:: INFORMATION SUPPLIED ::

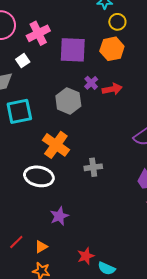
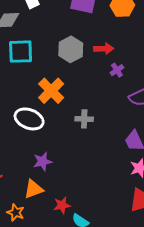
purple cross: (91, 83) -> (117, 70), moved
red arrow: (112, 89) -> (104, 49), moved
orange triangle: (41, 247) -> (34, 189), moved, size x1.5

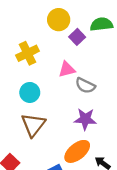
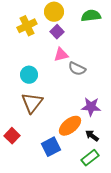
purple square: (77, 37) -> (57, 32), moved
yellow cross: (27, 53) -> (27, 26), moved
purple star: (85, 119) -> (91, 107), moved

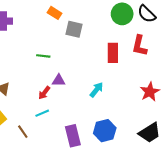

:::

» **TASK ITEM**
Among the lines of the listing above, count those that hold the string "cross", giving the count alone.

» **COMPLETED EXERCISE**
2